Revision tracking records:
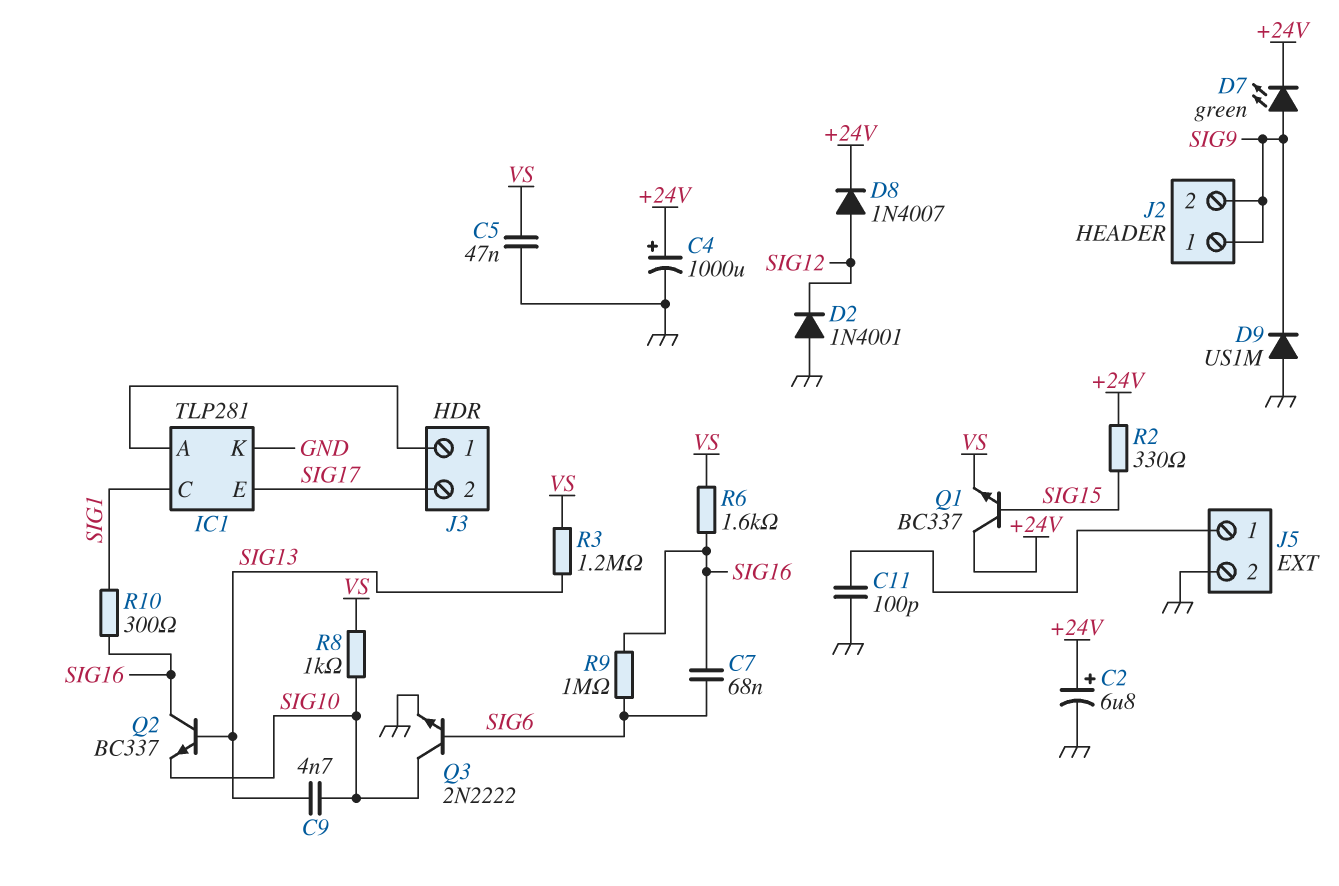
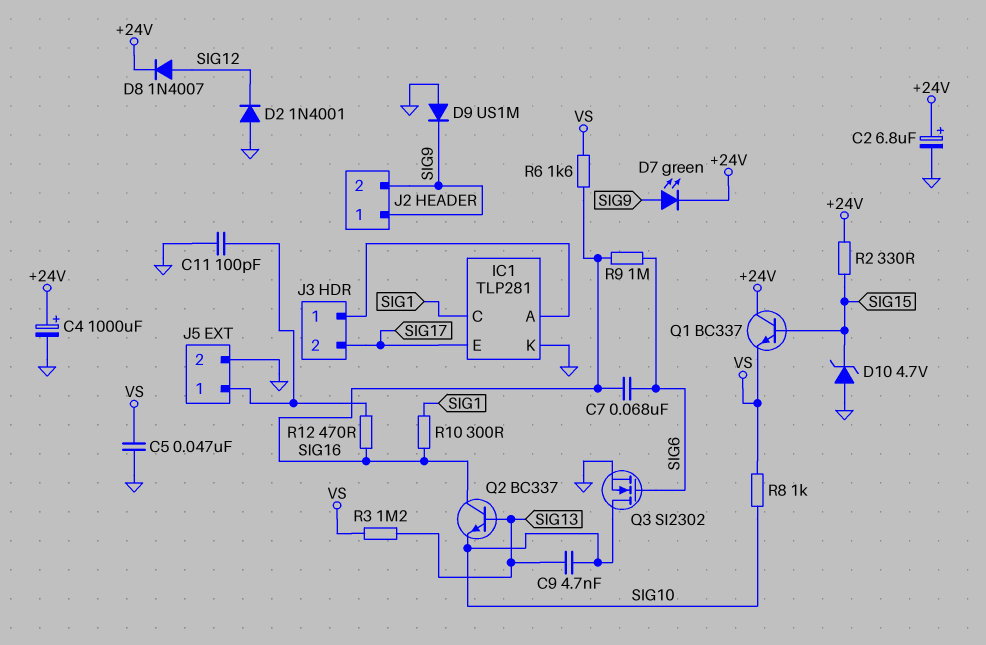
D10: none -> zener 4.7V (A GND, K SIG15)
Q3: NPN 2N2222 (B SIG6, C SIG10, E GND) -> NMOS SI2302 (G SIG6, D SIG10, S GND)
R12: none -> 470 (J5/1, SIG16)

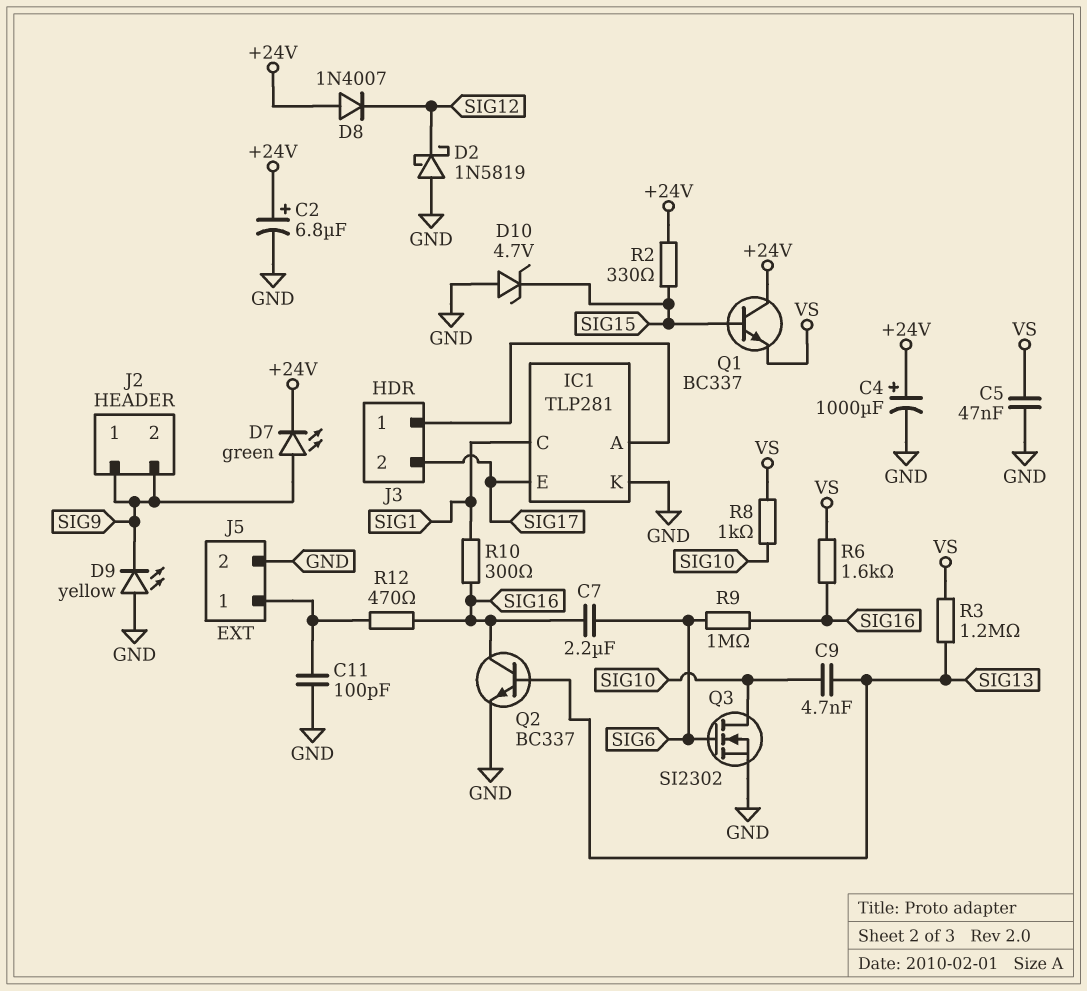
C7: 68nF (SIG6, SIG16) -> 2.2uF (SIG6, SIG16)
D2: diode 1N4001 (A GND, K SIG12) -> schottky 1N5819 (A GND, K SIG12)
D8: diode 1N4007 (A SIG12, K +24V) -> diode 1N4007 (A +24V, K SIG12)
D9: diode US1M (A GND, K SIG9) -> LED yellow (A GND, K SIG9)
Q2: NPN BC337 (B SIG13, C SIG16, E SIG10) -> NPN BC337 (B SIG13, C SIG16, E GND)

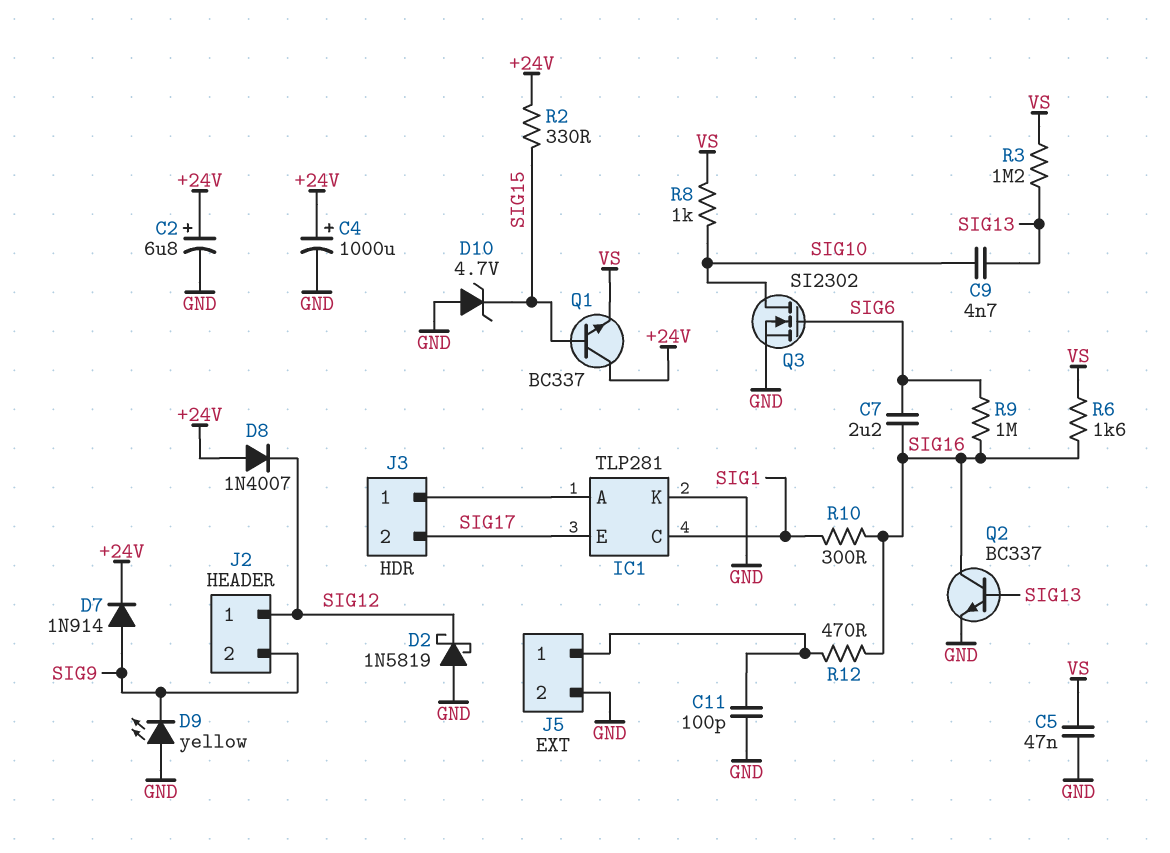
D7: LED green (A SIG9, K +24V) -> diode 1N914 (A SIG9, K +24V)
J2 pin 1: SIG9 -> SIG12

> What to do
Please write out, word for word, only the lines from the one holding "Q2: NPN BC337" through the end of the records above, with both end lines included and the pictures dropped.

> Exercise solution
Q2: NPN BC337 (B SIG13, C SIG16, E SIG10) -> NPN BC337 (B SIG13, C SIG16, E GND)

D7: LED green (A SIG9, K +24V) -> diode 1N914 (A SIG9, K +24V)
J2 pin 1: SIG9 -> SIG12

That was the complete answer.